EXERCISE INPUTS:
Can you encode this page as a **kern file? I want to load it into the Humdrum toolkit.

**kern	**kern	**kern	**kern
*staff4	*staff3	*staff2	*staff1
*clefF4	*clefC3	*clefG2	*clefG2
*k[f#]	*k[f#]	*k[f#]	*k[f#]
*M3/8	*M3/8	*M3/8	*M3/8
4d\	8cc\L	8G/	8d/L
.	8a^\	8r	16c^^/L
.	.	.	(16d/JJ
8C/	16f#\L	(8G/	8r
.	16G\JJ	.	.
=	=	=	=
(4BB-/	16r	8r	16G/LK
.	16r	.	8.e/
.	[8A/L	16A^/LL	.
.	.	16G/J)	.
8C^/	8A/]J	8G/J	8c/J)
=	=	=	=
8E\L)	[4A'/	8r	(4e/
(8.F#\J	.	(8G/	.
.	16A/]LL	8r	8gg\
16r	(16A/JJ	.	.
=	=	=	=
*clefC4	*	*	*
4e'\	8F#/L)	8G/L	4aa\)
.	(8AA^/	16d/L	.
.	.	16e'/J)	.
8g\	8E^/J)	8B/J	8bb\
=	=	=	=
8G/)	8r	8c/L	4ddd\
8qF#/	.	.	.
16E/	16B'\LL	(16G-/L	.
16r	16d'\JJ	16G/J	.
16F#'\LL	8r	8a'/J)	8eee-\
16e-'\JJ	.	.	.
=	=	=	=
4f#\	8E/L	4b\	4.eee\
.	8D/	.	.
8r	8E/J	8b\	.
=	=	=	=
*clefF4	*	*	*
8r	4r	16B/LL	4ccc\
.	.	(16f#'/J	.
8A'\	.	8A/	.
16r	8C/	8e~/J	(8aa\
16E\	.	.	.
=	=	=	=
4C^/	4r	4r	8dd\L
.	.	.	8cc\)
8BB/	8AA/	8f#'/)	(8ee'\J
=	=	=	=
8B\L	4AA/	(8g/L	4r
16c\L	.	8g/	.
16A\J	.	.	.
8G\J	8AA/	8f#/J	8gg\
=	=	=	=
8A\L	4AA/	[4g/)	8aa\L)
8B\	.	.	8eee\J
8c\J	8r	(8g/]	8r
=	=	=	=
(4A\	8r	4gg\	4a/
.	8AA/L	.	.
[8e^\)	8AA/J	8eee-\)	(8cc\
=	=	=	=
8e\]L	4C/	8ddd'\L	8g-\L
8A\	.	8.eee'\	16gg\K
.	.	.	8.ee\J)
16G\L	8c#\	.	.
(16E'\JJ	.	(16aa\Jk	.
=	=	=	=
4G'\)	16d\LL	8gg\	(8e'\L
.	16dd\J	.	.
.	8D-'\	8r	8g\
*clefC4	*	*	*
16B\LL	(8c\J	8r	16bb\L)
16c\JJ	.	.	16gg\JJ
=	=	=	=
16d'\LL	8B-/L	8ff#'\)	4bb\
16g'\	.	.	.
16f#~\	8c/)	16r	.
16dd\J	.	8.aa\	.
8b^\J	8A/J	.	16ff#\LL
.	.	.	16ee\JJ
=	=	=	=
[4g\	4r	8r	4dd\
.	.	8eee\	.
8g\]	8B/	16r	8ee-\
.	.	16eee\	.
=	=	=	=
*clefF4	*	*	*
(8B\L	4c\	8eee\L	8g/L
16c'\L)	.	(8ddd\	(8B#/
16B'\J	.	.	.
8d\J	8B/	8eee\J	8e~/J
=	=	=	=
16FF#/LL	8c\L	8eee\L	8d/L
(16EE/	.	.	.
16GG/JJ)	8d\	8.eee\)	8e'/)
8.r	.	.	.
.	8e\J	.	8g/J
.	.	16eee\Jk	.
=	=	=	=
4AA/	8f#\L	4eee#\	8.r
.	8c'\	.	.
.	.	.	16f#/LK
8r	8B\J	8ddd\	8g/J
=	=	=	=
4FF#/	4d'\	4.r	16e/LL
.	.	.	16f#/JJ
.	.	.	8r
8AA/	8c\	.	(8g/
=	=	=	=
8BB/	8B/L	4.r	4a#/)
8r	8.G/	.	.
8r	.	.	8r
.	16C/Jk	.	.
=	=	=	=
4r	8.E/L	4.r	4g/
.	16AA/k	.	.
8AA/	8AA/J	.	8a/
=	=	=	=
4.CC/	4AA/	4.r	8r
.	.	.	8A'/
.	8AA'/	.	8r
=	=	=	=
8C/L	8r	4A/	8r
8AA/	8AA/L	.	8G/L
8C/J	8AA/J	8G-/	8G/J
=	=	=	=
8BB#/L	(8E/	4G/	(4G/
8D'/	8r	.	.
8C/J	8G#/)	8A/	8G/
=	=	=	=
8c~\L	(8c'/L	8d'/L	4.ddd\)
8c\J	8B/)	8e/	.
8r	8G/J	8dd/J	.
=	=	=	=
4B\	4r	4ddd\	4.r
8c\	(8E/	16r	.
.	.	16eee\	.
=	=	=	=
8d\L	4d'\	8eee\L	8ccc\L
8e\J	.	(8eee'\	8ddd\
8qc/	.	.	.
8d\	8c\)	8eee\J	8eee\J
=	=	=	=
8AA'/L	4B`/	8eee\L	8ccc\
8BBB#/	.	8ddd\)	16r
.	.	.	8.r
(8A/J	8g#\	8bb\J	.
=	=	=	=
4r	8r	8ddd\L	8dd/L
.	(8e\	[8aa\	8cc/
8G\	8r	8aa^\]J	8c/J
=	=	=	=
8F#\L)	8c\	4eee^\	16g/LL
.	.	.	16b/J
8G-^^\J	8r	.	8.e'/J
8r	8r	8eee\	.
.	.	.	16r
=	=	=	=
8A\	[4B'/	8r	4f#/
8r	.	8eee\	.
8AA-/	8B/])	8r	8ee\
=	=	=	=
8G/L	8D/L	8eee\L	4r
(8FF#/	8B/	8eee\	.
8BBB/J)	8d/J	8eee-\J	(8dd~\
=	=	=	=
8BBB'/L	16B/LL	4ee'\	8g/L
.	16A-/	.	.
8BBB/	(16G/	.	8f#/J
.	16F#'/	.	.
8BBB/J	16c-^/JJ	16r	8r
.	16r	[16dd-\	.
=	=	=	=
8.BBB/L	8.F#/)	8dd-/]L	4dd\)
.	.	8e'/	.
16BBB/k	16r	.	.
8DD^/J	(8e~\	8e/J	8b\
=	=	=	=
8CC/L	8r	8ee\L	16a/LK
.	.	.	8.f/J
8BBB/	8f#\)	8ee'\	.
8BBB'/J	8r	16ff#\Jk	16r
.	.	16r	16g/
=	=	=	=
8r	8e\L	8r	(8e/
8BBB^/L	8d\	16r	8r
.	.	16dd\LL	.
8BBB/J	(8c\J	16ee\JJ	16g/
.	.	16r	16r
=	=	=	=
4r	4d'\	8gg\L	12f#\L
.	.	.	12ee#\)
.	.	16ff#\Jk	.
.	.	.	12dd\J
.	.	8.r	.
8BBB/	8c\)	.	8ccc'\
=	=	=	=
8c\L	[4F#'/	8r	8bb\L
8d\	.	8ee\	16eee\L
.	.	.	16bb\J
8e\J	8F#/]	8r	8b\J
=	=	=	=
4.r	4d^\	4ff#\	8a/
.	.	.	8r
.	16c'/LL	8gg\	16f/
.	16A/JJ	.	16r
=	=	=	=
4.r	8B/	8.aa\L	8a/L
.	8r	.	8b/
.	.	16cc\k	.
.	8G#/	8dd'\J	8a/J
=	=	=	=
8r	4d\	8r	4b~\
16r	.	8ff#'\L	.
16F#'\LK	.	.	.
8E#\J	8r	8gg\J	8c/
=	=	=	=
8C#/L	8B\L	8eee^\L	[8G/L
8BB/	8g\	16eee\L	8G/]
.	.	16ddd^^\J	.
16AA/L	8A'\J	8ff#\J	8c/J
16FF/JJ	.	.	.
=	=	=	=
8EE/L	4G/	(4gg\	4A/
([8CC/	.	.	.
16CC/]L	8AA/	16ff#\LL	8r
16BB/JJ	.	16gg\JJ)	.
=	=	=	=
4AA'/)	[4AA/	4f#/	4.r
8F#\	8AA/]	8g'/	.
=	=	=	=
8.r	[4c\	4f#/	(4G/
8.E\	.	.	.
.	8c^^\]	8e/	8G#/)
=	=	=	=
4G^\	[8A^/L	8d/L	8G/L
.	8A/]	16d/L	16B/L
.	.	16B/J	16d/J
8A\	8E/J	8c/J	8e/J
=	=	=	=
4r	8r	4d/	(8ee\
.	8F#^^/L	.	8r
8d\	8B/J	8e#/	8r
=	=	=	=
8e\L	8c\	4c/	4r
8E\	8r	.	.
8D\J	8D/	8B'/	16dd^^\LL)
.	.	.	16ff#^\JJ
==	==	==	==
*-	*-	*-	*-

EXERCISE PROMPT:
Show every line from the items above that contains the string "kern", matching case exactly.

SOLVED EXERCISE:
Can you encode this page as a **kern file? I want to load it into the Humdrum toolkit.
**kern	**kern	**kern	**kern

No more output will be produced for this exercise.